What is needed =
Give back only one number: how many lines in the data below contain the word "brown".
-*-
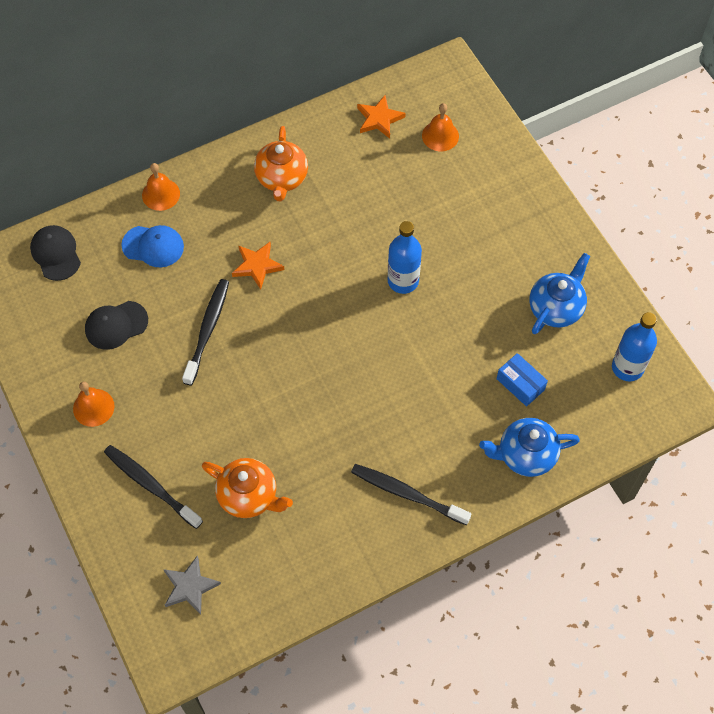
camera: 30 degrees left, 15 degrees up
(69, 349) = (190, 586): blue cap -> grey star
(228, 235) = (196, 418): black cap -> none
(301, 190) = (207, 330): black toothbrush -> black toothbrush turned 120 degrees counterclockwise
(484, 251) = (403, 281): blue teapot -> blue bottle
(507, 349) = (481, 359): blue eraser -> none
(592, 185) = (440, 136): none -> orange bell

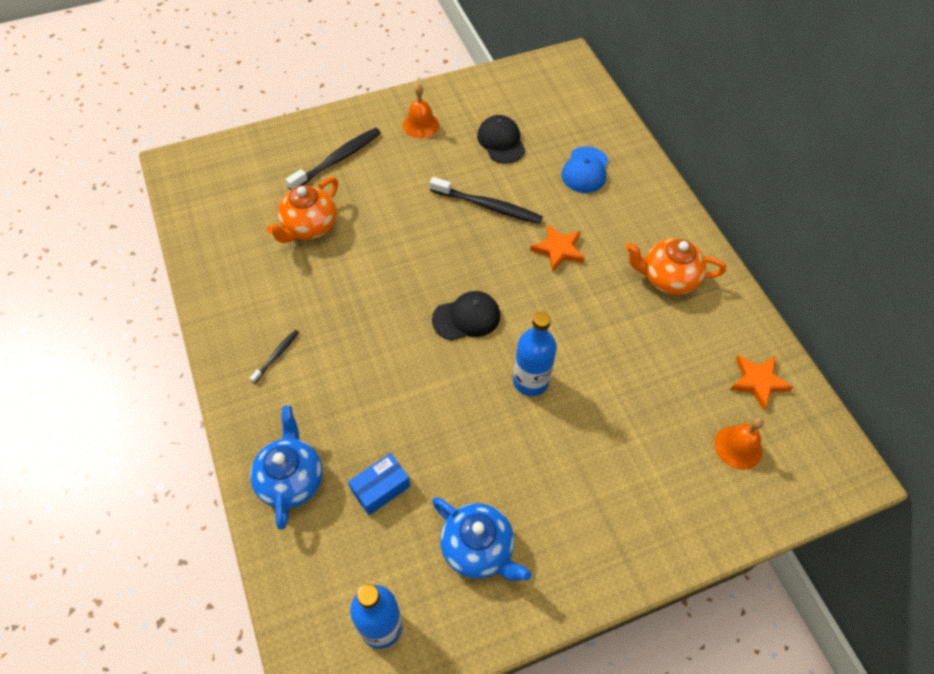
camera: 95 degrees right, 5 degrees down
(56, 254) = (580, 104): black cap -> black cap (466, 317)
(161, 194) = (646, 178): orange bell -> none
(190, 586) = (237, 181): grey star -> none
(407, 494) = (277, 355): black toothbrush -> black toothbrush, size x0.52

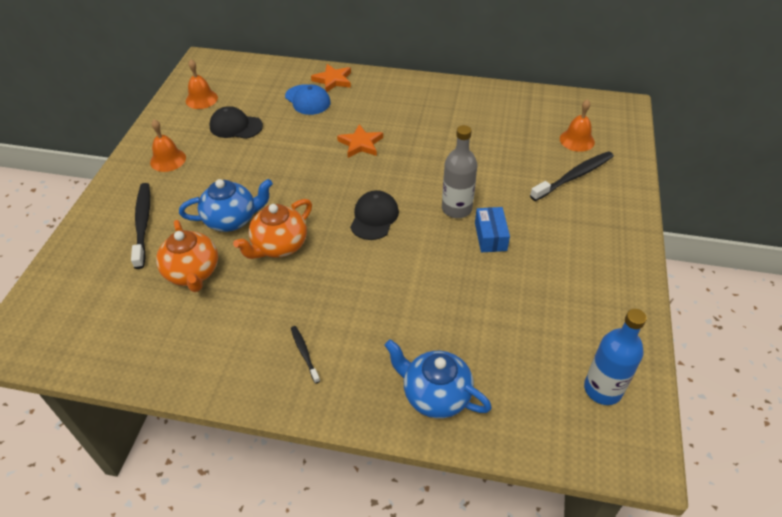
camera: 55 degrees left, 10 degrees down
(380, 488) = (484, 336): blue box -> blue box (490, 236)
(478, 549) = (572, 300): blue teapot -> blue teapot (232, 220)
(488, 206) = (287, 160): black toothbrush -> black toothbrush (574, 176)
(515, 94) = (201, 99): none -> orange bell
(530, 381) = (456, 209): blue bottle -> grey bottle
(668, 278) = (431, 108): orange teapot -> orange teapot (279, 246)
(758, 382) = (538, 110): orange star -> orange star (333, 80)

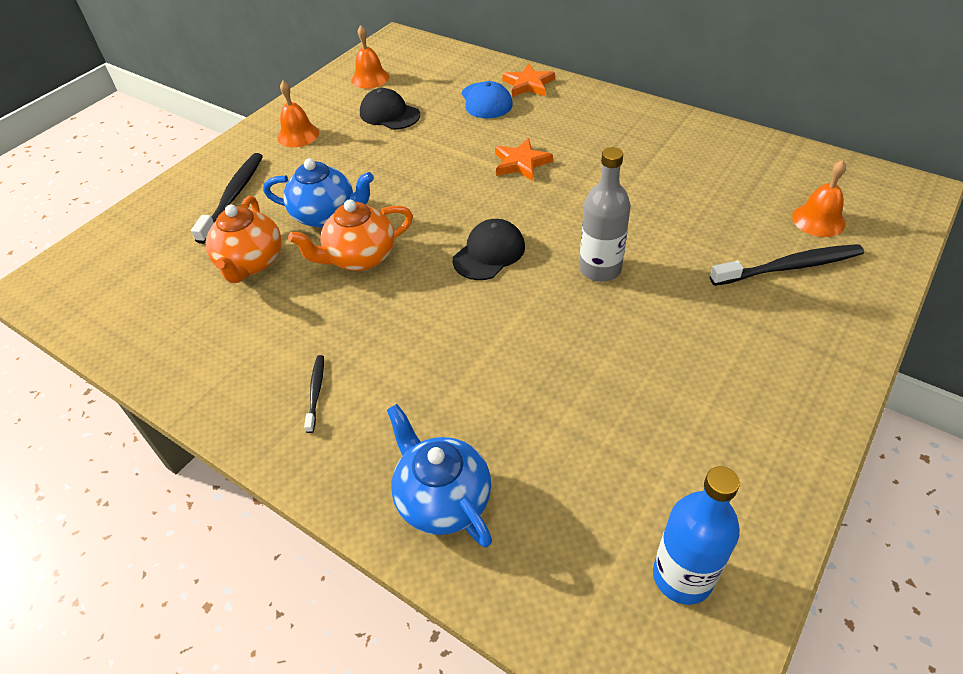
camera: 25 degrees right, 0 degrees up
(490, 236) = (627, 316): blue box -> none

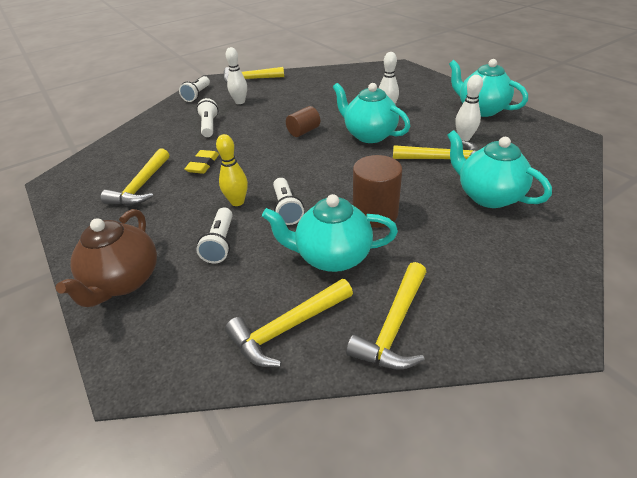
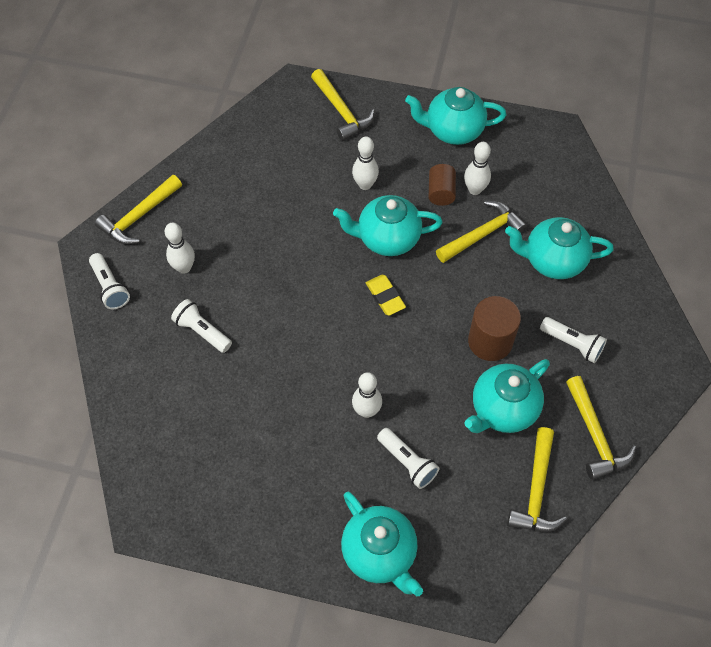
camera: 45 degrees left, 20 degrees up
(124, 281) = (380, 553): brown teapot -> turquoise teapot
(141, 186) = (251, 460): yellow hammer -> yellow hammer (342, 111)
(203, 165) = (274, 390): yellow eraser -> yellow eraser (385, 297)
(237, 202) = (366, 411): yellow bowling pin -> white bowling pin
(286, 209) = (417, 387): white flashlight -> white flashlight (572, 344)
(303, 131) = (317, 274): brown cylinder -> brown cylinder (441, 192)

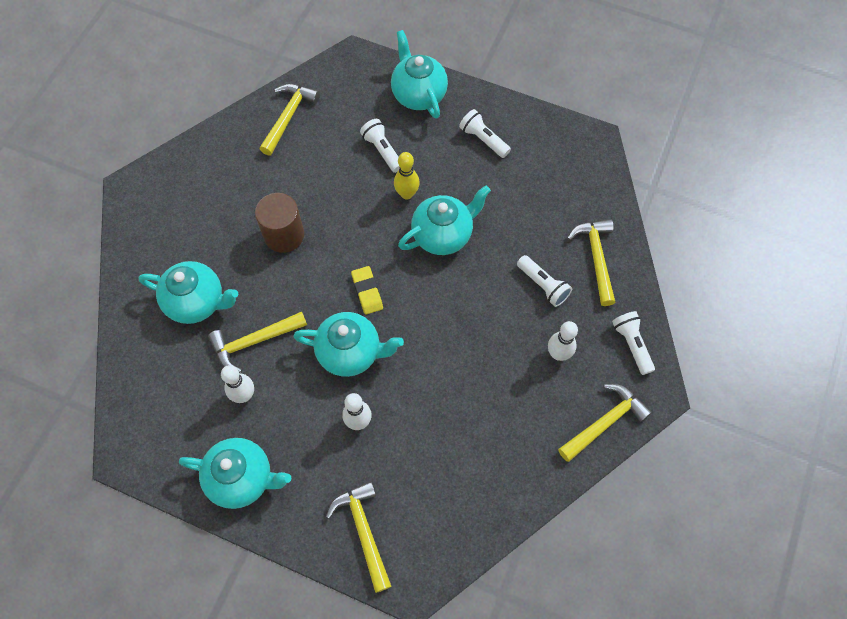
camera: 170 degrees left, 5 degrees up
(366, 411) = (407, 194): white bowling pin -> yellow bowling pin
(441, 192) = (280, 398): brown cylinder -> none
(502, 409) = (293, 178): turquoise teapot -> turquoise teapot (443, 235)
(572, 344) = (213, 221): white flashlight -> white flashlight (483, 139)
(595, 436) = (226, 147): yellow hammer -> yellow hammer (596, 258)

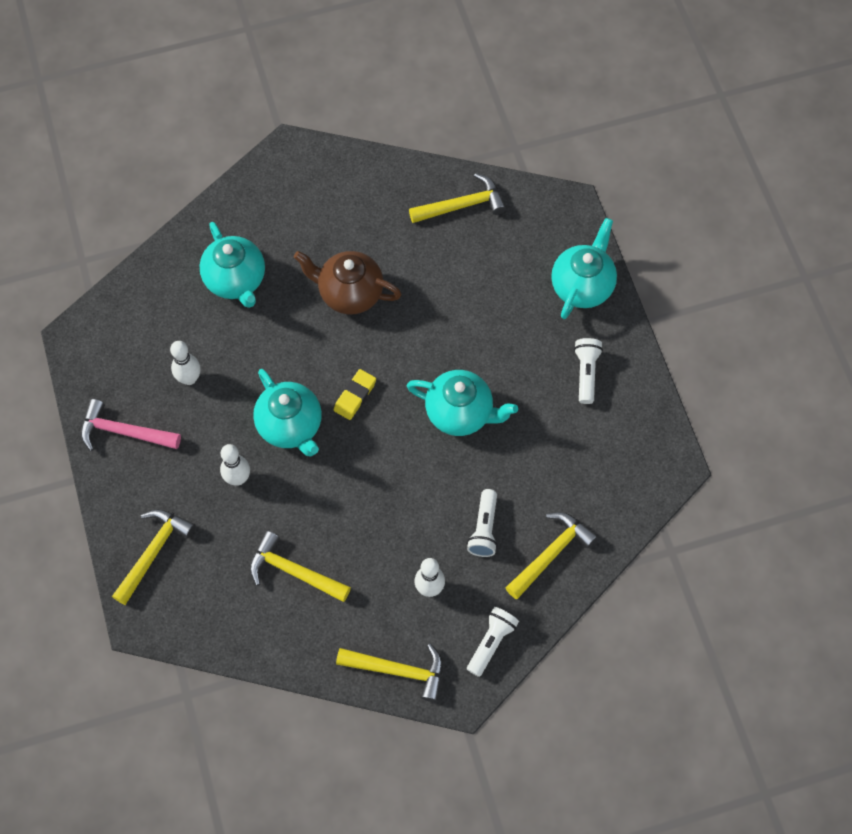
camera: 50 degrees right, 0 degrees up
(242, 478) = (123, 432): turquoise teapot -> pink hammer
(254, 342) = (238, 349): yellow hammer -> yellow hammer (293, 571)
(284, 235) = (349, 293): brown cylinder -> brown teapot
(382, 151) = (498, 303): white flashlight -> none
(407, 194) = (473, 354): yellow bowling pin -> none

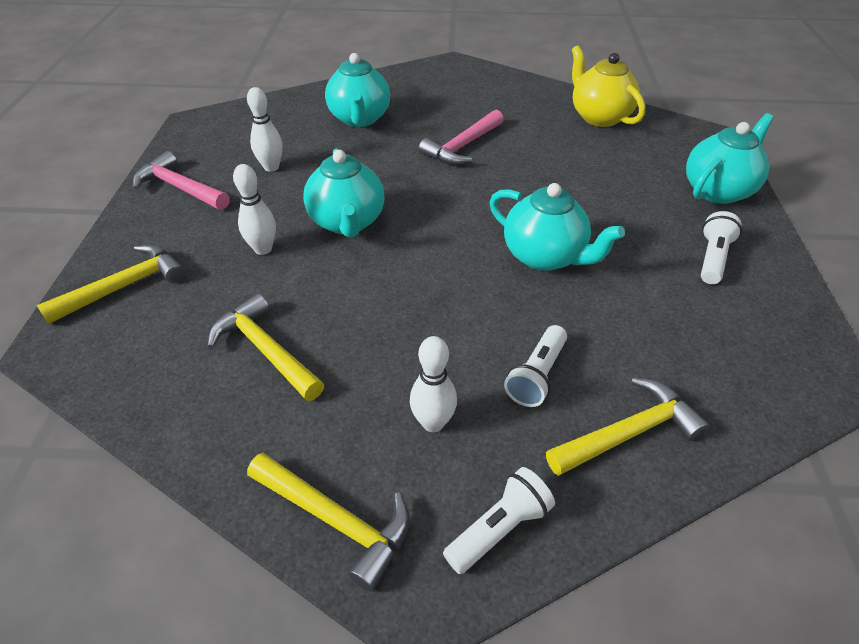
camera: 20 degrees right, 20 degrees down
(349, 293) = (462, 147): brown teapot -> pink hammer
(355, 396) = (430, 215): yellow eraser -> none
(462, 205) = (599, 117): yellow hammer -> yellow teapot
-*-
Exercise result =
5